Records shown
------------------------------------------------------------------------

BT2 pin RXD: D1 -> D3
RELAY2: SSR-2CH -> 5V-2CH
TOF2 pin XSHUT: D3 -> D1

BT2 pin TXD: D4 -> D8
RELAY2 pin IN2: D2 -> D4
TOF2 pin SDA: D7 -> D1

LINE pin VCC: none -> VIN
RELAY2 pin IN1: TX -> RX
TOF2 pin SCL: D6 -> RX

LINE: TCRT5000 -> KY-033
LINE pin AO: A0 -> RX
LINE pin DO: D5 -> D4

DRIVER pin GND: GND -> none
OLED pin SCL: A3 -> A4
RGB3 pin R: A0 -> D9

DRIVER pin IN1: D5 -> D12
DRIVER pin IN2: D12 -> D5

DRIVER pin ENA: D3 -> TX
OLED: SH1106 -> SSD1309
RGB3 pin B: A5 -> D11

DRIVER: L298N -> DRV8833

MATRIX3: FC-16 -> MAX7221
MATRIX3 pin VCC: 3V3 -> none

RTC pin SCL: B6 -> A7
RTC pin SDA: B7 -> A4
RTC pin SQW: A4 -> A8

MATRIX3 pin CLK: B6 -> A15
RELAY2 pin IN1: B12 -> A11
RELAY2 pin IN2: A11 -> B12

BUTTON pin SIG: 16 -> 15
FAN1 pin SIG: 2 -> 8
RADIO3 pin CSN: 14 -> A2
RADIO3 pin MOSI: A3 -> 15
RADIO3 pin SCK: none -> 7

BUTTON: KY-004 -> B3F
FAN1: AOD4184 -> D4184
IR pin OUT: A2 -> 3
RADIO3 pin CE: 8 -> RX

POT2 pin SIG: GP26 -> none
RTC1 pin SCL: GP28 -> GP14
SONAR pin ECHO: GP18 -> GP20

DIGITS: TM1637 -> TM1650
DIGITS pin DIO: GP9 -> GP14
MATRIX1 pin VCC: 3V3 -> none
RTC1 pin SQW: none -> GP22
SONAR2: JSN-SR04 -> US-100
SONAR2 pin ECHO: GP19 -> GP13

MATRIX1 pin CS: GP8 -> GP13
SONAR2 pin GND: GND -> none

------------------------------------------------------------------------

Task statement
The full data, transcribed without change, is the expected answer.

Task result
BT2 pin RXD: D1 -> D3
RELAY2: SSR-2CH -> 5V-2CH
TOF2 pin XSHUT: D3 -> D1

BT2 pin TXD: D4 -> D8
RELAY2 pin IN2: D2 -> D4
TOF2 pin SDA: D7 -> D1

LINE pin VCC: none -> VIN
RELAY2 pin IN1: TX -> RX
TOF2 pin SCL: D6 -> RX

LINE: TCRT5000 -> KY-033
LINE pin AO: A0 -> RX
LINE pin DO: D5 -> D4

DRIVER pin GND: GND -> none
OLED pin SCL: A3 -> A4
RGB3 pin R: A0 -> D9

DRIVER pin IN1: D5 -> D12
DRIVER pin IN2: D12 -> D5

DRIVER pin ENA: D3 -> TX
OLED: SH1106 -> SSD1309
RGB3 pin B: A5 -> D11

DRIVER: L298N -> DRV8833

MATRIX3: FC-16 -> MAX7221
MATRIX3 pin VCC: 3V3 -> none

RTC pin SCL: B6 -> A7
RTC pin SDA: B7 -> A4
RTC pin SQW: A4 -> A8

MATRIX3 pin CLK: B6 -> A15
RELAY2 pin IN1: B12 -> A11
RELAY2 pin IN2: A11 -> B12

BUTTON pin SIG: 16 -> 15
FAN1 pin SIG: 2 -> 8
RADIO3 pin CSN: 14 -> A2
RADIO3 pin MOSI: A3 -> 15
RADIO3 pin SCK: none -> 7

BUTTON: KY-004 -> B3F
FAN1: AOD4184 -> D4184
IR pin OUT: A2 -> 3
RADIO3 pin CE: 8 -> RX

POT2 pin SIG: GP26 -> none
RTC1 pin SCL: GP28 -> GP14
SONAR pin ECHO: GP18 -> GP20

DIGITS: TM1637 -> TM1650
DIGITS pin DIO: GP9 -> GP14
MATRIX1 pin VCC: 3V3 -> none
RTC1 pin SQW: none -> GP22
SONAR2: JSN-SR04 -> US-100
SONAR2 pin ECHO: GP19 -> GP13

MATRIX1 pin CS: GP8 -> GP13
SONAR2 pin GND: GND -> none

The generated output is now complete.